#### RECORDED DATA
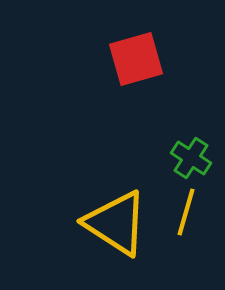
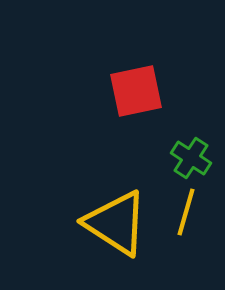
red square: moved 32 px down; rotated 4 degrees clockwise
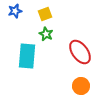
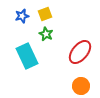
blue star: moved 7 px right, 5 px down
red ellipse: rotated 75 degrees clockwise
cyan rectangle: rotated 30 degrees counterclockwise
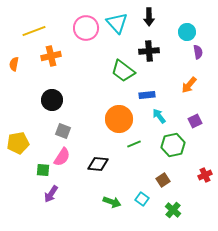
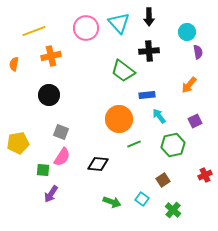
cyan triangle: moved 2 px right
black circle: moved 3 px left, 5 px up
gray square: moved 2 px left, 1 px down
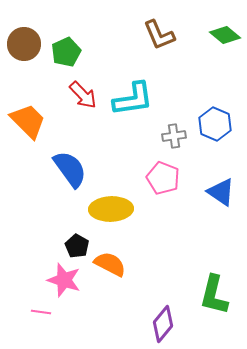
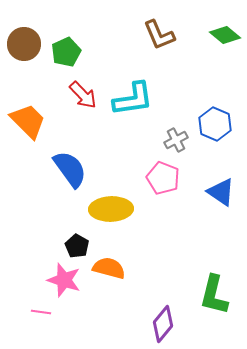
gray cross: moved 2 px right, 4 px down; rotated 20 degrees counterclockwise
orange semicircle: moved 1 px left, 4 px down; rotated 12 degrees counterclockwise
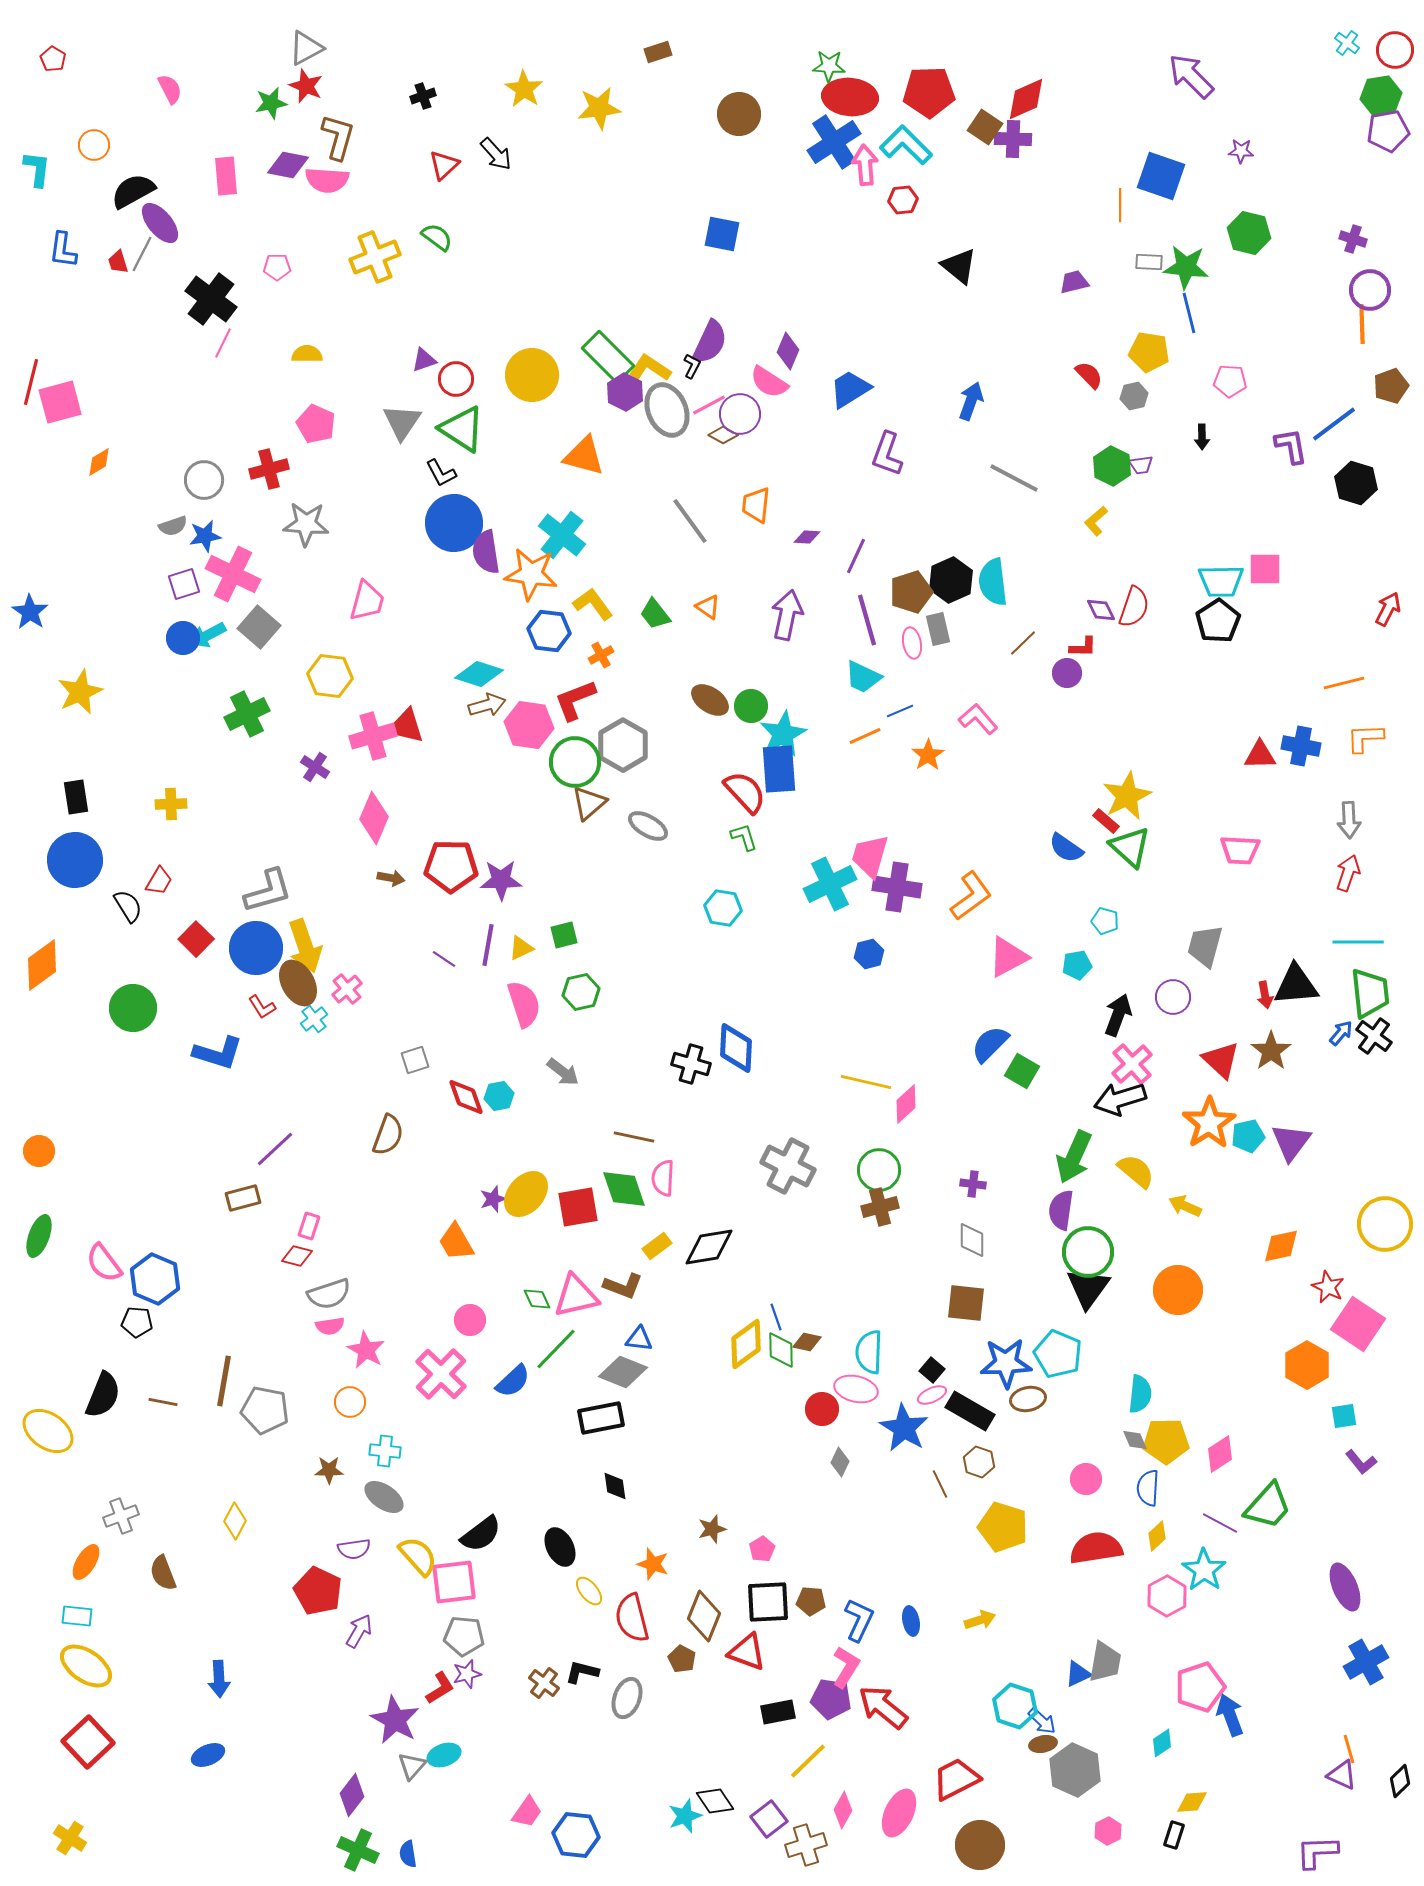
########
#### RECORDED DATA
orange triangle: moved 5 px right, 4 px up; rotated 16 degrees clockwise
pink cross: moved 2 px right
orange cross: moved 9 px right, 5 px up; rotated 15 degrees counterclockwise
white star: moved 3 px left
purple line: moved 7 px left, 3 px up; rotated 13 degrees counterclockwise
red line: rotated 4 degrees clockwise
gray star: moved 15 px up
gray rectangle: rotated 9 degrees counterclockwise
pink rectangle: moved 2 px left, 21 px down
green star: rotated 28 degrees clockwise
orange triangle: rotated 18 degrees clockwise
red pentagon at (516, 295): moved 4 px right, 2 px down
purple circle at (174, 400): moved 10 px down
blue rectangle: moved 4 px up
########
#### RECORDED DATA
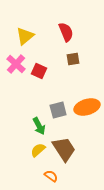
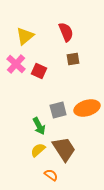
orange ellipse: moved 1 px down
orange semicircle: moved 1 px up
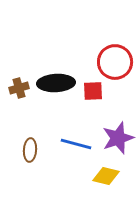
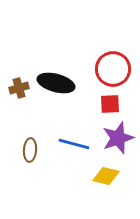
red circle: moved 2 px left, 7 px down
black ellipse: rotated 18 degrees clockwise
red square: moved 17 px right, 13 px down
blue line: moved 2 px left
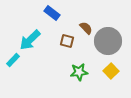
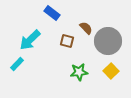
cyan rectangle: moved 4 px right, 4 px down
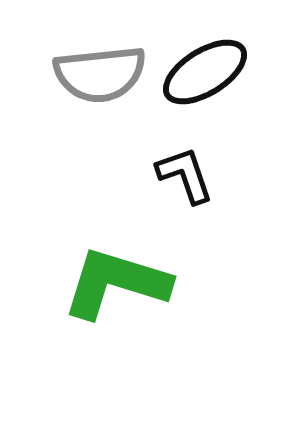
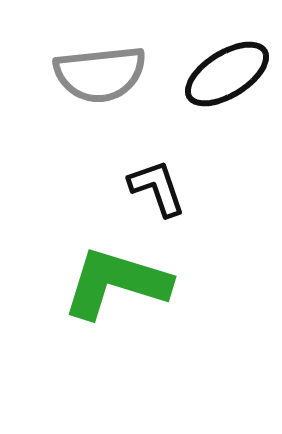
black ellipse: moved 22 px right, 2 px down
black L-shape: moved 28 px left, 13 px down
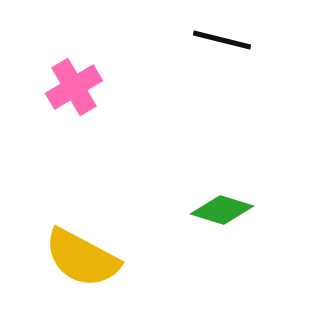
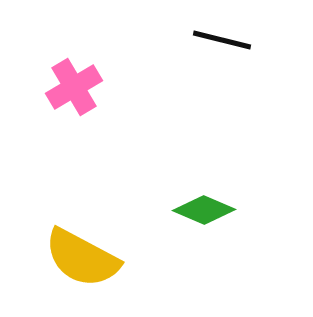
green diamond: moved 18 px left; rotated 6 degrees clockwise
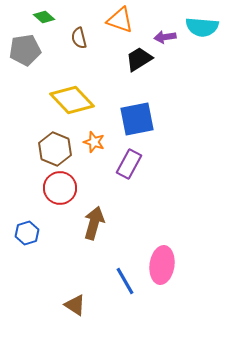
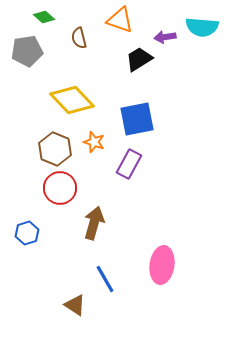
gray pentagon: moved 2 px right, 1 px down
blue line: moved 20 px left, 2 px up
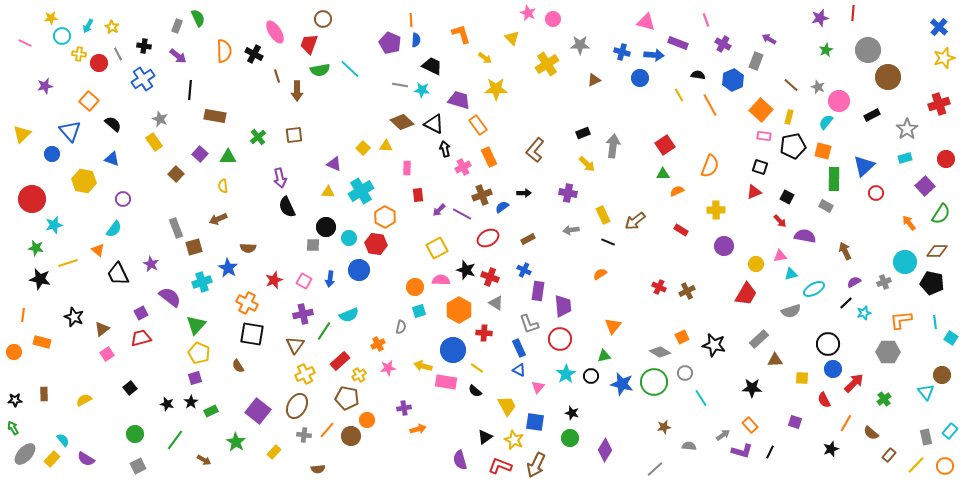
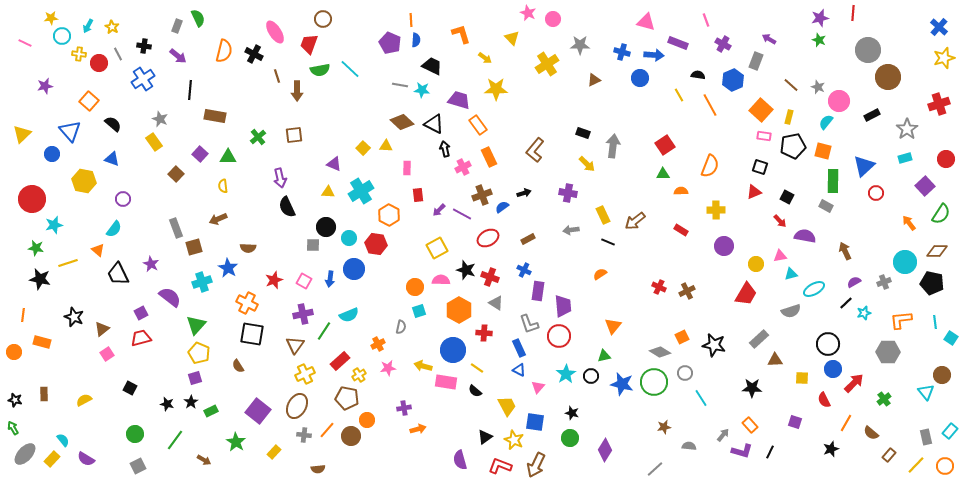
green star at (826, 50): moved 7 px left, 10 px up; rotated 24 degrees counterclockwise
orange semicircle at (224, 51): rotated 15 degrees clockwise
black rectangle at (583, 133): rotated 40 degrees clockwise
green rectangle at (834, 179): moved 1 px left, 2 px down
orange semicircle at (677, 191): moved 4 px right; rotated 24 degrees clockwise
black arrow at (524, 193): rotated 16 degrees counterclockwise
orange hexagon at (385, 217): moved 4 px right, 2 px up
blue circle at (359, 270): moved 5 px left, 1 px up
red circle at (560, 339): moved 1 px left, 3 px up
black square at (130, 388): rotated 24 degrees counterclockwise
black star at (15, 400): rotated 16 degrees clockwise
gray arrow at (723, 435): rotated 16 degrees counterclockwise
########
### WORK REQUEST
Count, in the data above, the lines that hold "pentagon". Return only that count.

### ANSWER FOR THIS EXERCISE
2